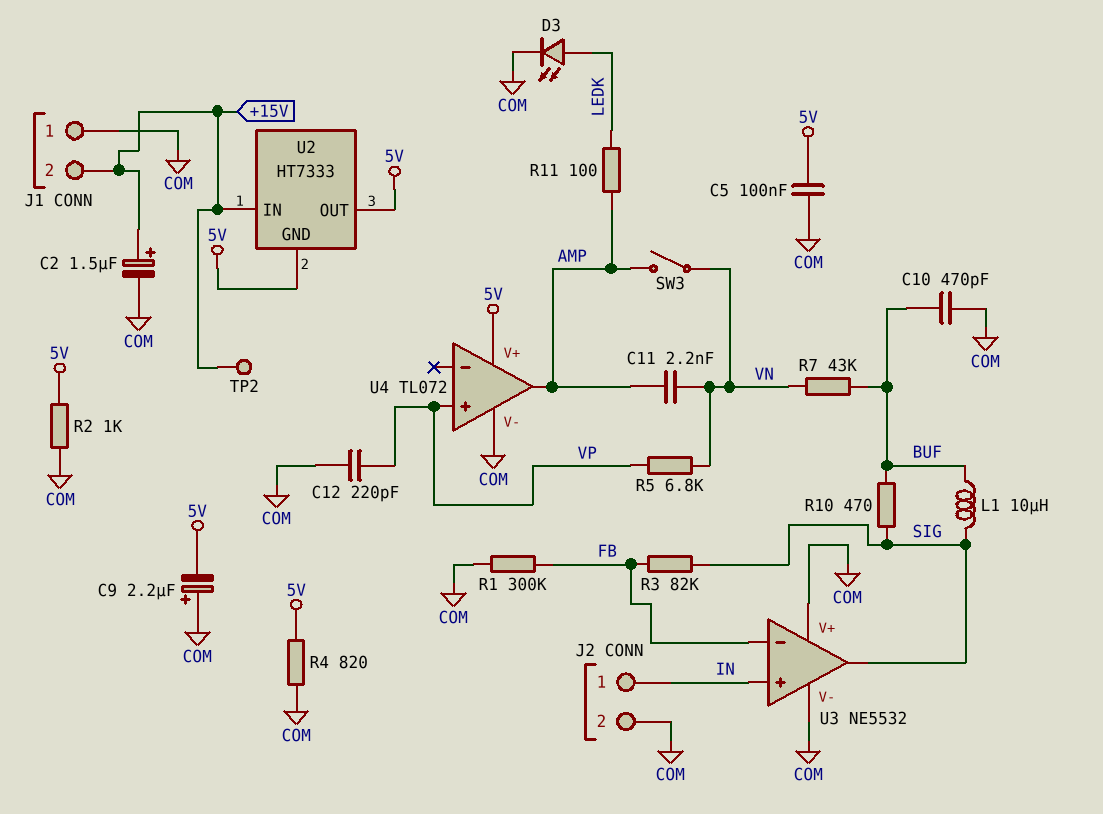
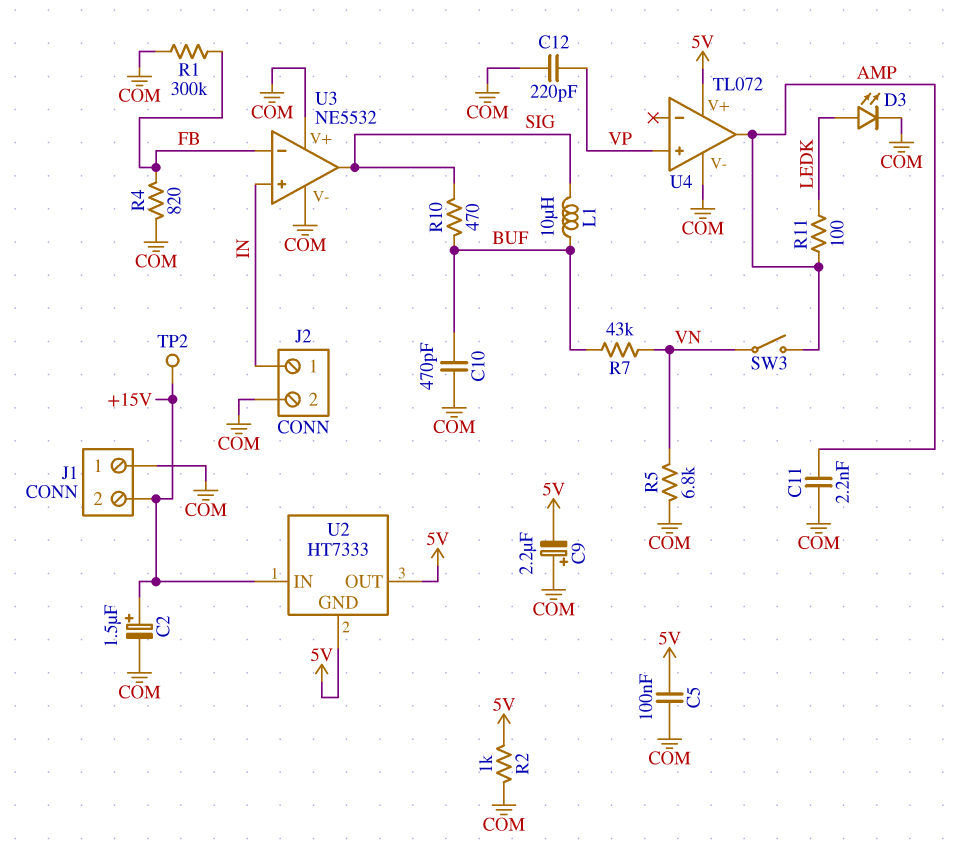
C11: 2.2nF (AMP, VN) -> 2.2nF (AMP, COM)
R3: 82k (FB, SIG) -> none
R4: 820 (5V, COM) -> 820 (COM, FB)
R5: 6.8k (VN, VP) -> 6.8k (COM, VN)

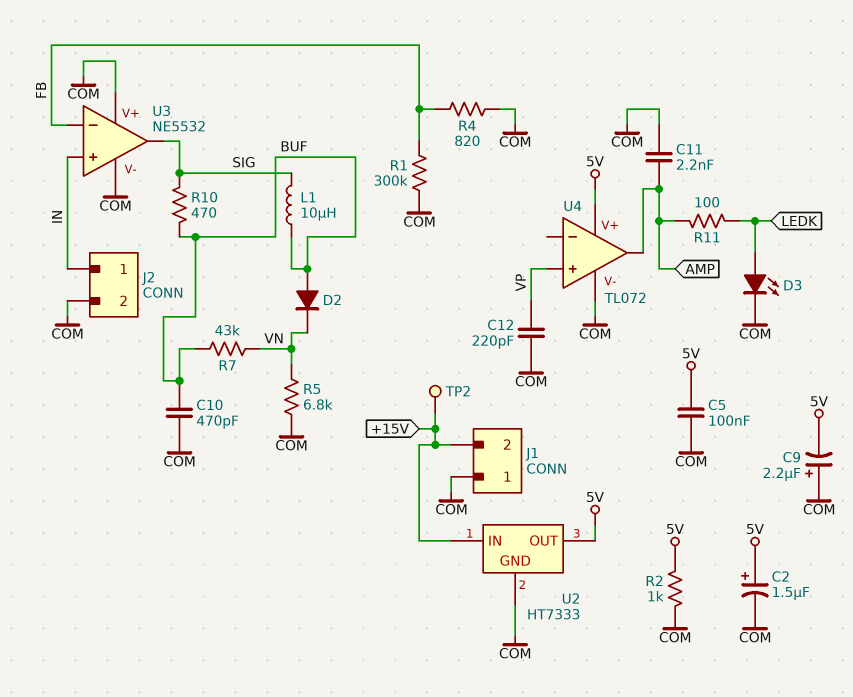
C2: 1.5uF (plus +15V, minus COM) -> 1.5uF (plus 5V, minus COM)
D2: none -> diode (A BUF, K VN)
SW3: switch (AMP, VN) -> none
U2 pin GND: 5V -> COM

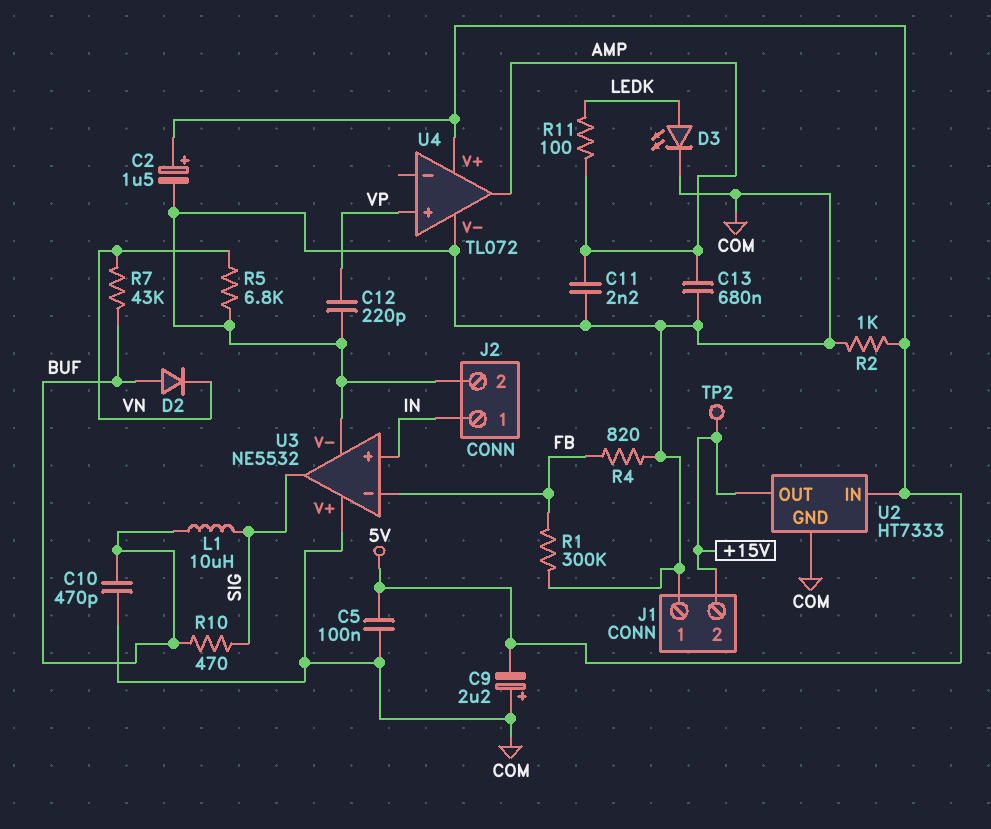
C13: none -> 680nF (AMP, COM)
U2 pin IN: +15V -> 5V
U2 pin OUT: 5V -> +15V

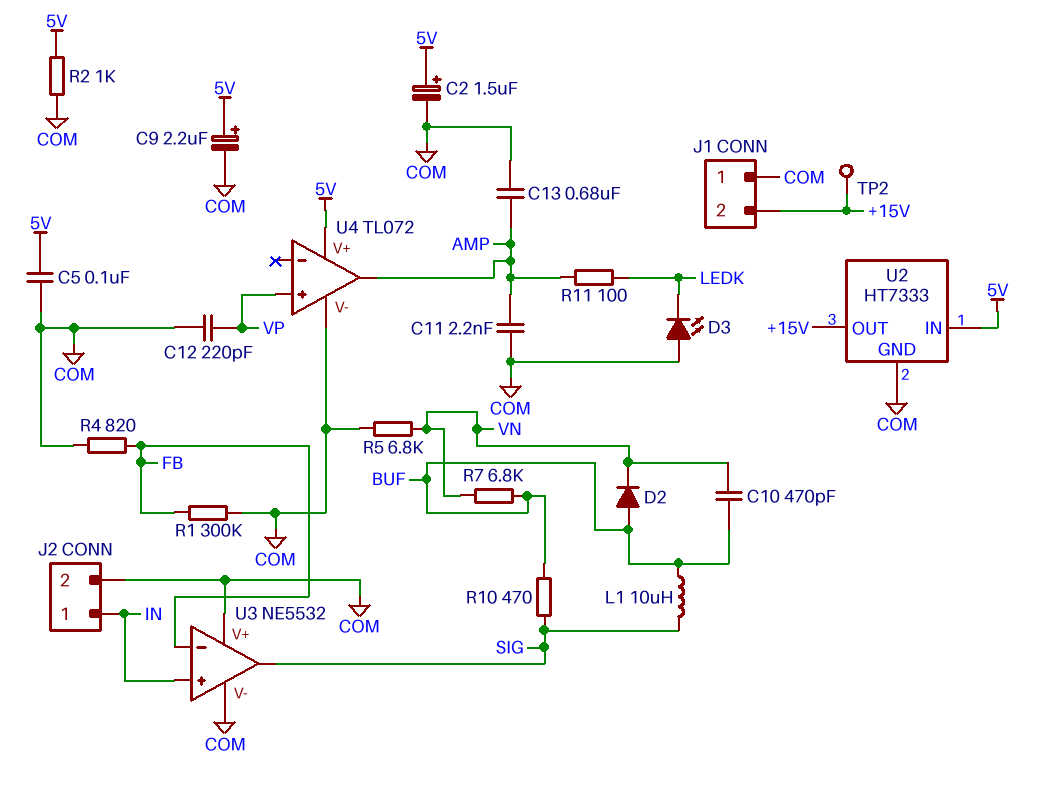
C9: 2.2uF (plus COM, minus 5V) -> 2.2uF (plus 5V, minus COM)
C10: 470pF (BUF, COM) -> 470pF (BUF, VN)
D3: LED (A LEDK, K COM) -> LED (A COM, K LEDK)
R7: 43k (BUF, VN) -> 6.8k (BUF, VN)

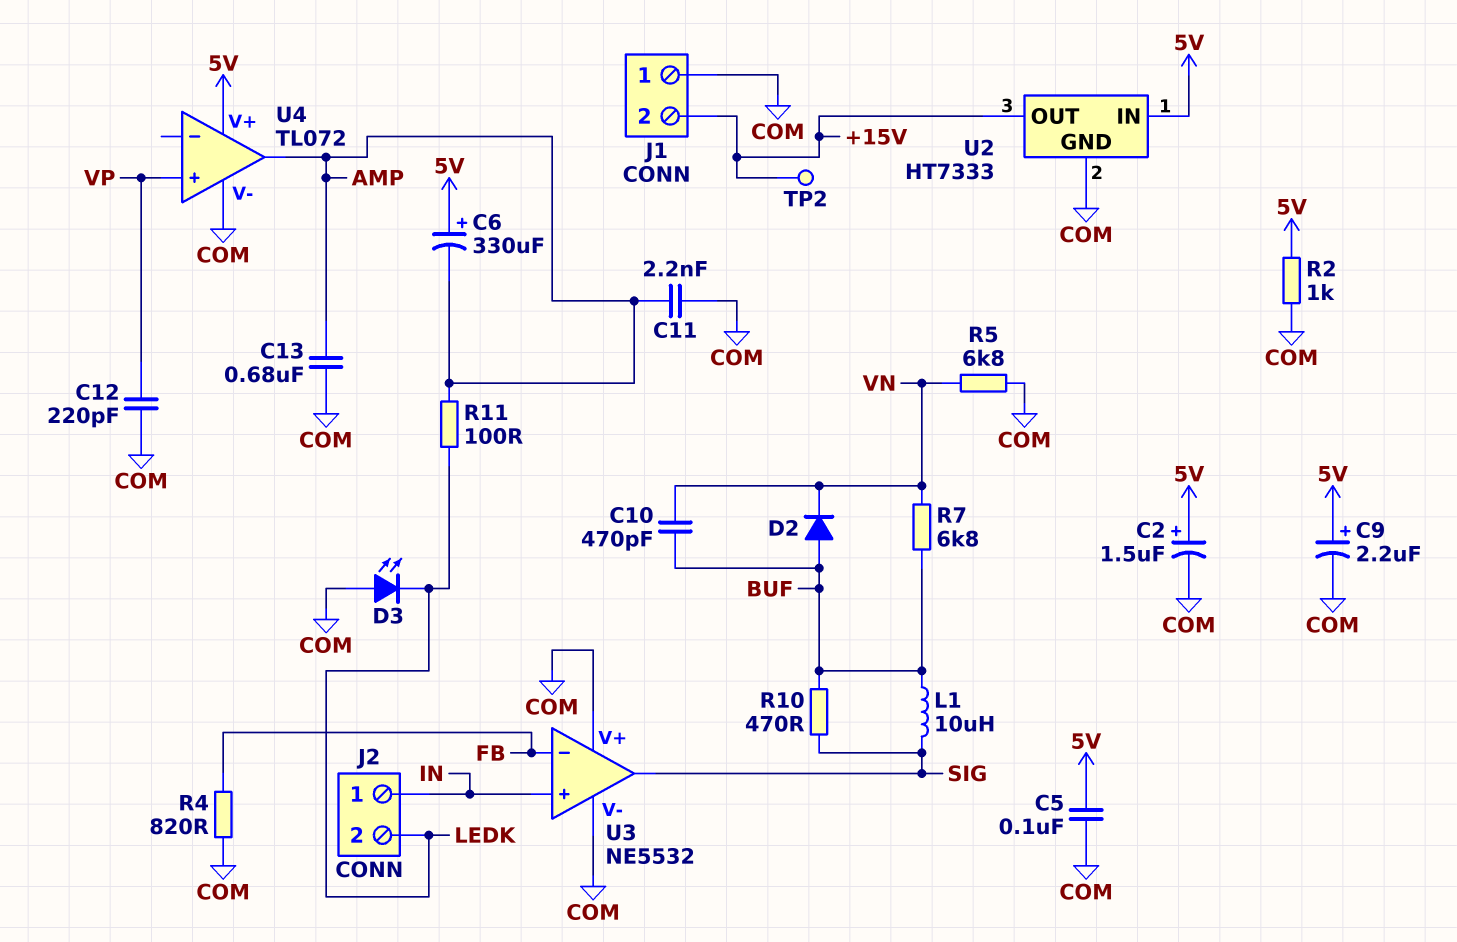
C6: none -> 330uF (plus 5V, minus AMP)
J2 pin 2: COM -> LEDK
R1: 300k (COM, FB) -> none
========================
Transcribe exactly the lines that run from the first line of the records above through the line with "U2 pin OUT: 5V -> +15V", and include both of those lines; pictures stay out.

COMPLETED EXERCISE:
C11: 2.2nF (AMP, VN) -> 2.2nF (AMP, COM)
R3: 82k (FB, SIG) -> none
R4: 820 (5V, COM) -> 820 (COM, FB)
R5: 6.8k (VN, VP) -> 6.8k (COM, VN)

C2: 1.5uF (plus +15V, minus COM) -> 1.5uF (plus 5V, minus COM)
D2: none -> diode (A BUF, K VN)
SW3: switch (AMP, VN) -> none
U2 pin GND: 5V -> COM

C13: none -> 680nF (AMP, COM)
U2 pin IN: +15V -> 5V
U2 pin OUT: 5V -> +15V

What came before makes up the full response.